▶ [Problem]:
Give the records again exactly, but drop the pictures.

▶ [Dataset extract]:
★ ★ ★ ★ ★ ★ ★
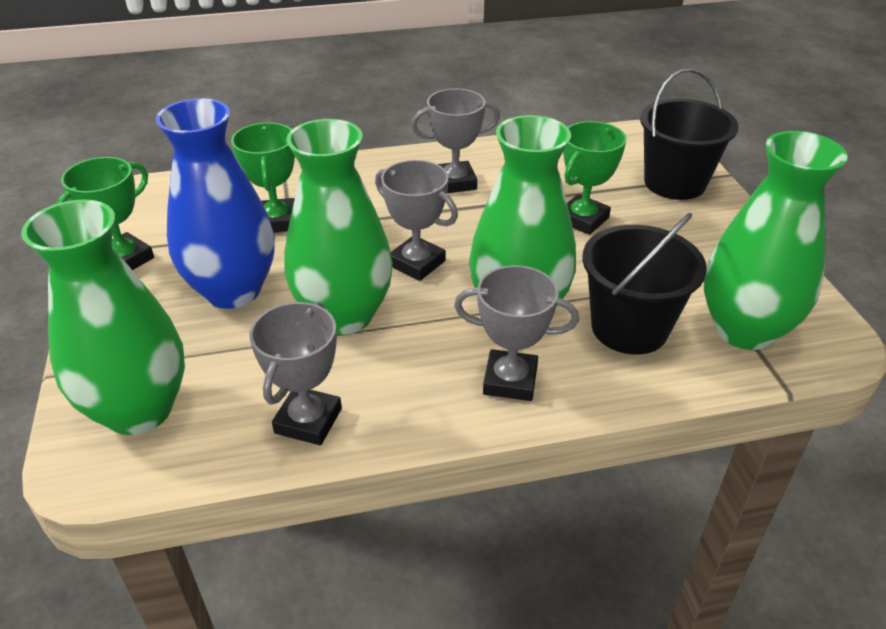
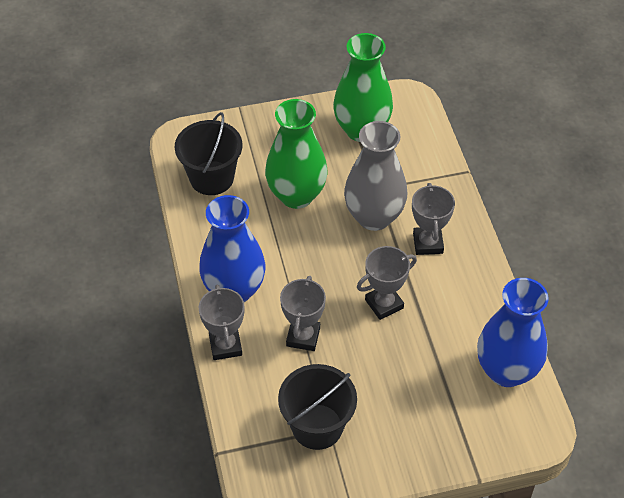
blue vase: 1 -> 2
green trophy: 3 -> 0
green vase: 4 -> 2
grey vase: 0 -> 1

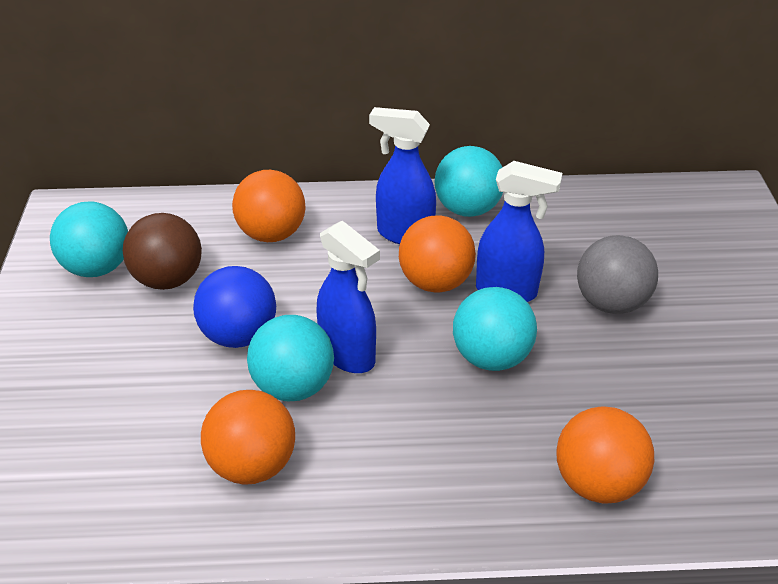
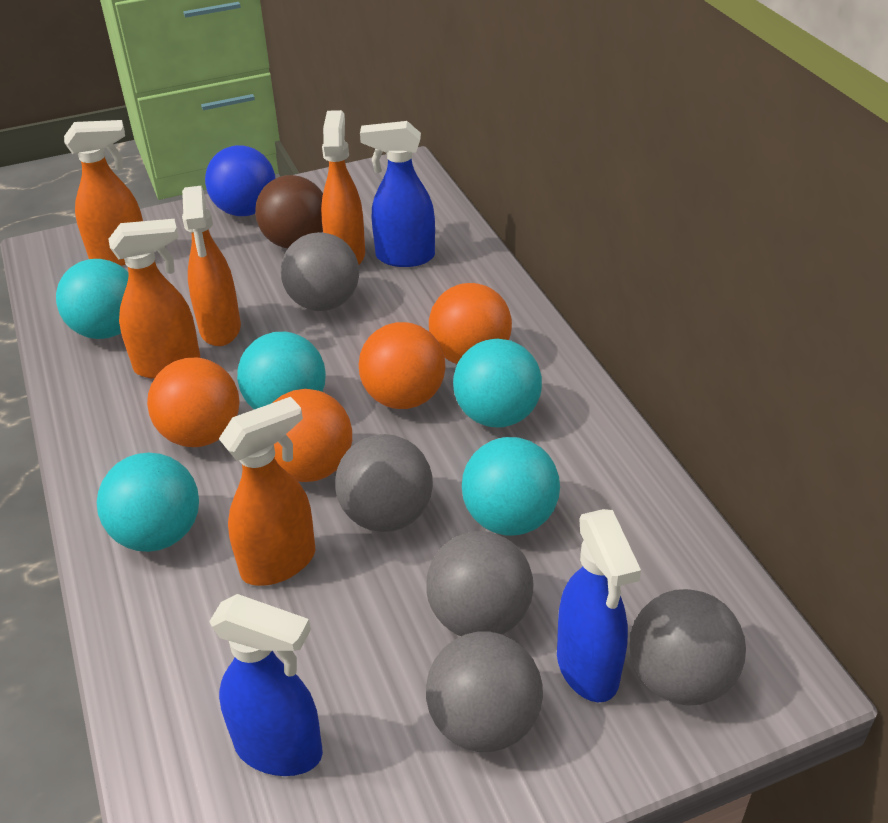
grey ball: 1 -> 5
orange spray bottle: 0 -> 5
turquoise ball: 4 -> 5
★ ★ ★ ★ ★ ★ ★
▶ [Result of the exercise]:
blue vase: 1 -> 2
green trophy: 3 -> 0
green vase: 4 -> 2
grey vase: 0 -> 1

grey ball: 1 -> 5
orange spray bottle: 0 -> 5
turquoise ball: 4 -> 5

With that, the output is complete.